-------- EXTRACTED MATERIAL
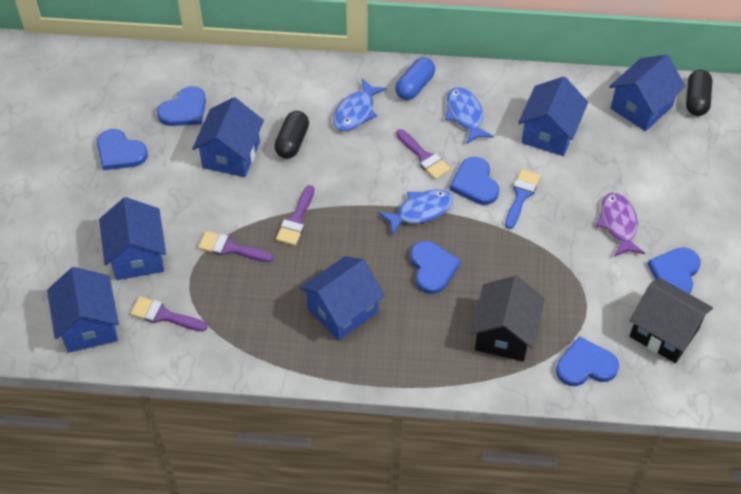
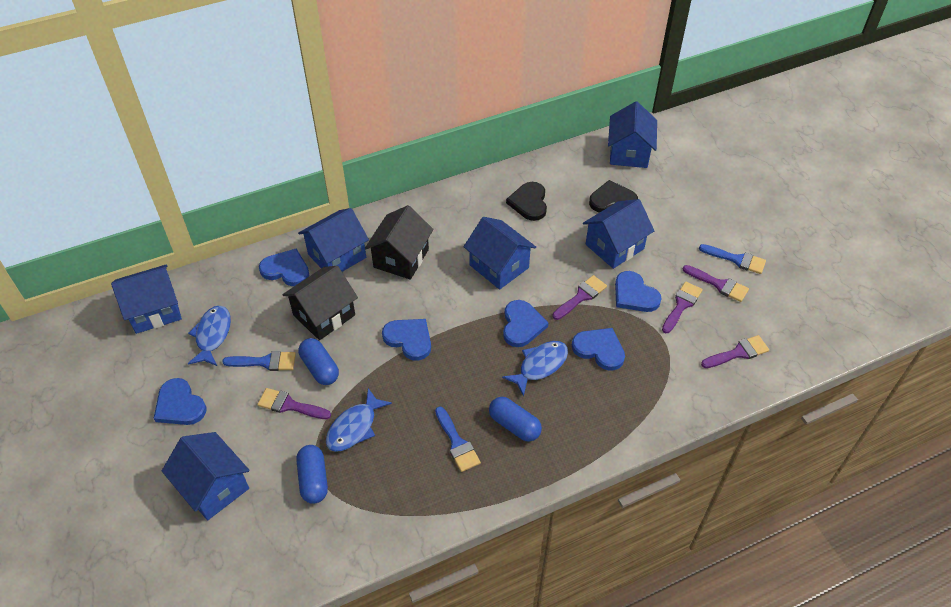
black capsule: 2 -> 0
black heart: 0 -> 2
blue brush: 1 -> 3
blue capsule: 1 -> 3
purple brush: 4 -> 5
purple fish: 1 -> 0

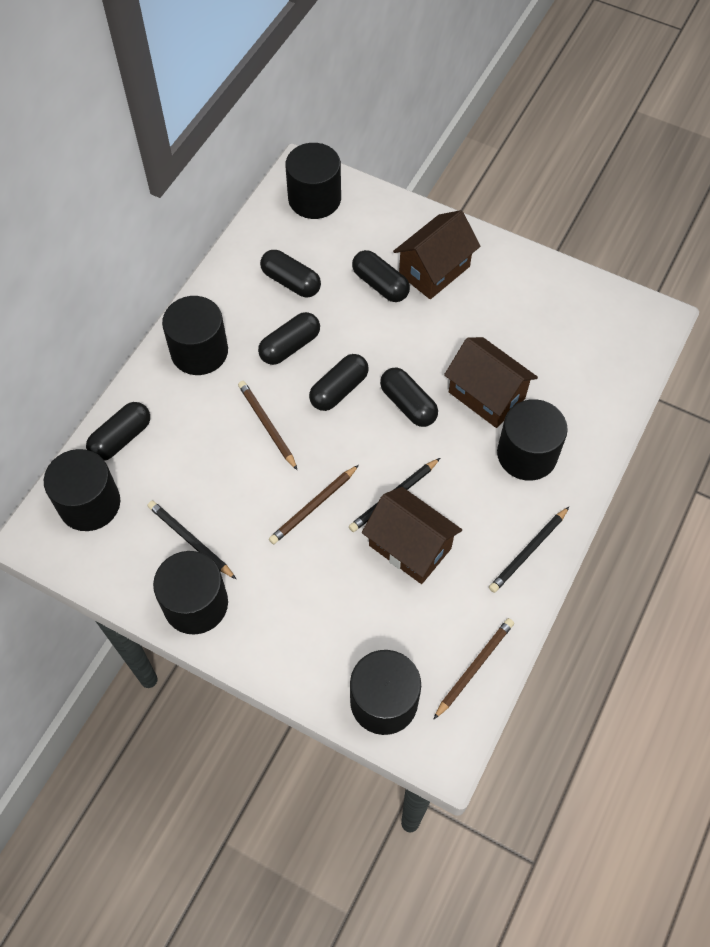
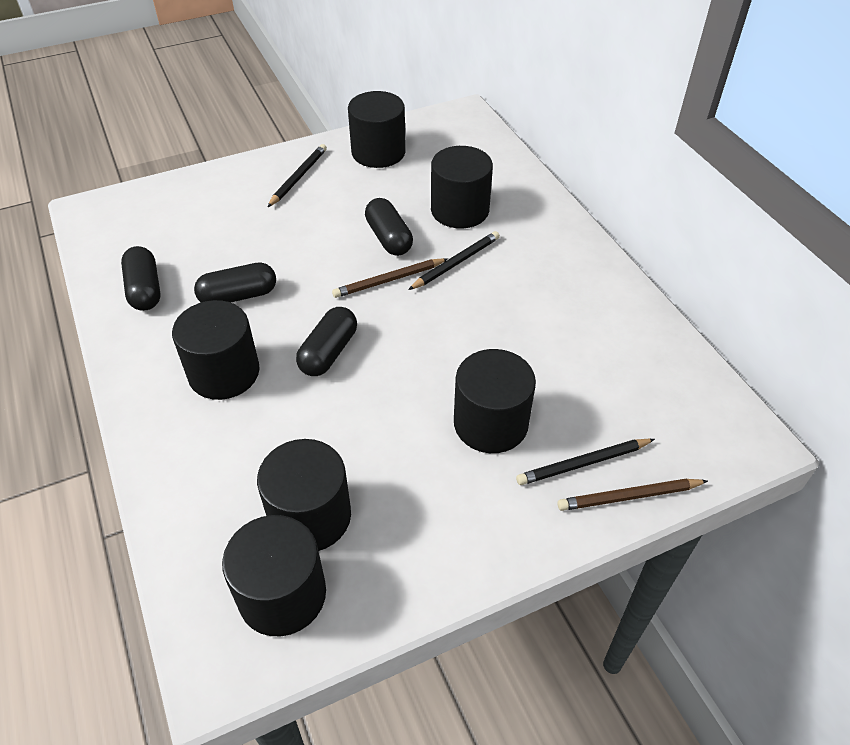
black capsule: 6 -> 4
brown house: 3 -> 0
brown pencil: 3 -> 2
----------------
## WHAT YOU NEED TO DO:
Search term "black": count the lines of the listing in which it appears, and give the number with nothing further.

## WRITTEN SOLUTION:
3